Task to complete:
In the entries below, find the line with "U2 pin OUT: GND -> 3V3" and the line with "D3: LED yellow (A AMP, K GND) -> none". Print those two and everything between them exactly, and nothing else.

Content starts

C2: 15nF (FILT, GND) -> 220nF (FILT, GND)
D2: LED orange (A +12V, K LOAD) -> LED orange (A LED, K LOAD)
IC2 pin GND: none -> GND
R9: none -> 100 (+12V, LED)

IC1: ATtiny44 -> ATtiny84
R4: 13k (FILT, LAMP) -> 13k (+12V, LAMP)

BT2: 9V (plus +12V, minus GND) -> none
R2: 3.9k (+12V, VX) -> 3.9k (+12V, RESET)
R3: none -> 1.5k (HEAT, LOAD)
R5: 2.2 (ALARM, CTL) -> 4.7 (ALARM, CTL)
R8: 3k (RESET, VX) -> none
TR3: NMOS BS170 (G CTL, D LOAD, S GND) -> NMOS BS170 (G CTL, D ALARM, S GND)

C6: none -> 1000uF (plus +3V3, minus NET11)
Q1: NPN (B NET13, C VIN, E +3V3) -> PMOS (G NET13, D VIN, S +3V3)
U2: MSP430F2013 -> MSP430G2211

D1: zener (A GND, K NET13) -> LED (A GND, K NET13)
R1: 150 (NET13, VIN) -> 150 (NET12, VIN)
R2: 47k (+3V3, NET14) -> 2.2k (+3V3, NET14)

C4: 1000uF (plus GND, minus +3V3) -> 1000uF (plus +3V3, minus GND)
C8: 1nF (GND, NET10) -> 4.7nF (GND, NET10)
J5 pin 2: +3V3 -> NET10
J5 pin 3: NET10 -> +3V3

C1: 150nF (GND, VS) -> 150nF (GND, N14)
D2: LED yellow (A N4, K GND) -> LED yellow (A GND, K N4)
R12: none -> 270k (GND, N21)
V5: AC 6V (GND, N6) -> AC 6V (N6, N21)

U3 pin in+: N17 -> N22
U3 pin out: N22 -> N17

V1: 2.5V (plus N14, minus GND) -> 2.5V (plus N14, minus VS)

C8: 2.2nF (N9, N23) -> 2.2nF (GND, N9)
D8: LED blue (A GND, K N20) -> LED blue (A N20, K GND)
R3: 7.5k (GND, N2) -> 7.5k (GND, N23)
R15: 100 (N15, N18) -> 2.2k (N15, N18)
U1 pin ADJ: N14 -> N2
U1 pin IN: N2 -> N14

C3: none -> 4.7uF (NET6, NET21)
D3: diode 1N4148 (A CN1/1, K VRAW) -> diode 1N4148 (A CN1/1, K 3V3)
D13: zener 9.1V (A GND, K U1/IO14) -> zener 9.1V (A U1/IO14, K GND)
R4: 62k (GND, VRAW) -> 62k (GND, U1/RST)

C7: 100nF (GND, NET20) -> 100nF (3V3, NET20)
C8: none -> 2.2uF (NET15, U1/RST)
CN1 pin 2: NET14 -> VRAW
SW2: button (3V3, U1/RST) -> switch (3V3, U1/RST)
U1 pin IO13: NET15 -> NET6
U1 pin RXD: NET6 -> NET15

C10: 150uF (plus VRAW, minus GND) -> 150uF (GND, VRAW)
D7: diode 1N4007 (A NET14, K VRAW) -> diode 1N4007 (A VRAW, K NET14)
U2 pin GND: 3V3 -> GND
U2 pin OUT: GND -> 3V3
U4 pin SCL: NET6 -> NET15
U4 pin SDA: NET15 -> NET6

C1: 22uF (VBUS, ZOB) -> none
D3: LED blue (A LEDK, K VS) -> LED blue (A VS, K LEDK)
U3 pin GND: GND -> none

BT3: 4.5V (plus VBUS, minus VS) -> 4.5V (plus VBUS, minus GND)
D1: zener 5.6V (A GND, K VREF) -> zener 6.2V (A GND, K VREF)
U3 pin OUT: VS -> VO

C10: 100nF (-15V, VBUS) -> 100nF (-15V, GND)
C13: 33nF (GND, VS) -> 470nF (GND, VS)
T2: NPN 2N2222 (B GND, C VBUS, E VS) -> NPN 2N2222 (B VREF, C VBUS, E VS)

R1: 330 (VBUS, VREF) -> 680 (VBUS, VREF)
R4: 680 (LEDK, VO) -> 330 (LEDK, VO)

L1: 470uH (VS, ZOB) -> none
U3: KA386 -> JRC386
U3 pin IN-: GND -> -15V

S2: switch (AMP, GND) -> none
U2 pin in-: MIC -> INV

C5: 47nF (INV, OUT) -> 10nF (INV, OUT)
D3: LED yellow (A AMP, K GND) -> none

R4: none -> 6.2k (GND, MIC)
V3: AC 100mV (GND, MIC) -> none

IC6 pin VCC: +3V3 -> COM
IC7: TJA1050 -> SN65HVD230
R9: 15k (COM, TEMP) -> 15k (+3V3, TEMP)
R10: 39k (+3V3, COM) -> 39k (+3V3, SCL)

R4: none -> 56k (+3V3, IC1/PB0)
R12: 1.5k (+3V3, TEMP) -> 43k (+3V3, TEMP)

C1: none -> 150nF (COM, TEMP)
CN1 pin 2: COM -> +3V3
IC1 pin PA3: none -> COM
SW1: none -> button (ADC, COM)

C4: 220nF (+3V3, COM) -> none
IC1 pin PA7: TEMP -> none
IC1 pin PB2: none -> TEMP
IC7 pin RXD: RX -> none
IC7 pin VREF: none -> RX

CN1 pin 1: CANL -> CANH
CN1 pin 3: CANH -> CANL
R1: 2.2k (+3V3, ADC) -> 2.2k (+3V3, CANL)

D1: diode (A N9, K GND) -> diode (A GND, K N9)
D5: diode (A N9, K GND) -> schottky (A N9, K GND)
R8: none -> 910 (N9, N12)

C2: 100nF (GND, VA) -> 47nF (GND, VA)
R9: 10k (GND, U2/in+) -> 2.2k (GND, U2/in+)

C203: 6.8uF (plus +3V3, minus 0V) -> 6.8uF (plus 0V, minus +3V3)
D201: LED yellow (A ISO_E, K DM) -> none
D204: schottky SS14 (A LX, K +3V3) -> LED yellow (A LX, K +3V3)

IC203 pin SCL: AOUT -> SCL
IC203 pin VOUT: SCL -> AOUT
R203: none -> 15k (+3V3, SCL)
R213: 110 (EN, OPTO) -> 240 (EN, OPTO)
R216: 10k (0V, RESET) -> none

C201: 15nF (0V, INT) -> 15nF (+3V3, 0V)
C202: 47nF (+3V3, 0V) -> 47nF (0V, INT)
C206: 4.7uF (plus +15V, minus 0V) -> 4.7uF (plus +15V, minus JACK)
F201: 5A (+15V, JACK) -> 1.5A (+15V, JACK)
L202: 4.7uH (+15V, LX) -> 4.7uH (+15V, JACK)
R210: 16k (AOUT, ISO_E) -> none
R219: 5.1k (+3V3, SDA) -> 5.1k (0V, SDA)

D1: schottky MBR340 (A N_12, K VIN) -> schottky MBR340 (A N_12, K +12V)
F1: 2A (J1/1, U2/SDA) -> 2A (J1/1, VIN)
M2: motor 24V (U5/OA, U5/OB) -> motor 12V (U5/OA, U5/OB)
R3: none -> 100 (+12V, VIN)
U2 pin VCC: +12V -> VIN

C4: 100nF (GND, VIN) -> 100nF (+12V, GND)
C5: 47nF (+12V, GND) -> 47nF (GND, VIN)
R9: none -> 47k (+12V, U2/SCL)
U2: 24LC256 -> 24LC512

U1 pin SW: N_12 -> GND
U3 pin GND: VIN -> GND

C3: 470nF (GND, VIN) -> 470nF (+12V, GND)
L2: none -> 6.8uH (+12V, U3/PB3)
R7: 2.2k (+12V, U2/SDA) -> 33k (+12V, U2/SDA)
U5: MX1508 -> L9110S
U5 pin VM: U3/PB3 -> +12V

Content ends

Finished task:
U2 pin OUT: GND -> 3V3
U4 pin SCL: NET6 -> NET15
U4 pin SDA: NET15 -> NET6

C1: 22uF (VBUS, ZOB) -> none
D3: LED blue (A LEDK, K VS) -> LED blue (A VS, K LEDK)
U3 pin GND: GND -> none

BT3: 4.5V (plus VBUS, minus VS) -> 4.5V (plus VBUS, minus GND)
D1: zener 5.6V (A GND, K VREF) -> zener 6.2V (A GND, K VREF)
U3 pin OUT: VS -> VO

C10: 100nF (-15V, VBUS) -> 100nF (-15V, GND)
C13: 33nF (GND, VS) -> 470nF (GND, VS)
T2: NPN 2N2222 (B GND, C VBUS, E VS) -> NPN 2N2222 (B VREF, C VBUS, E VS)

R1: 330 (VBUS, VREF) -> 680 (VBUS, VREF)
R4: 680 (LEDK, VO) -> 330 (LEDK, VO)

L1: 470uH (VS, ZOB) -> none
U3: KA386 -> JRC386
U3 pin IN-: GND -> -15V

S2: switch (AMP, GND) -> none
U2 pin in-: MIC -> INV

C5: 47nF (INV, OUT) -> 10nF (INV, OUT)
D3: LED yellow (A AMP, K GND) -> none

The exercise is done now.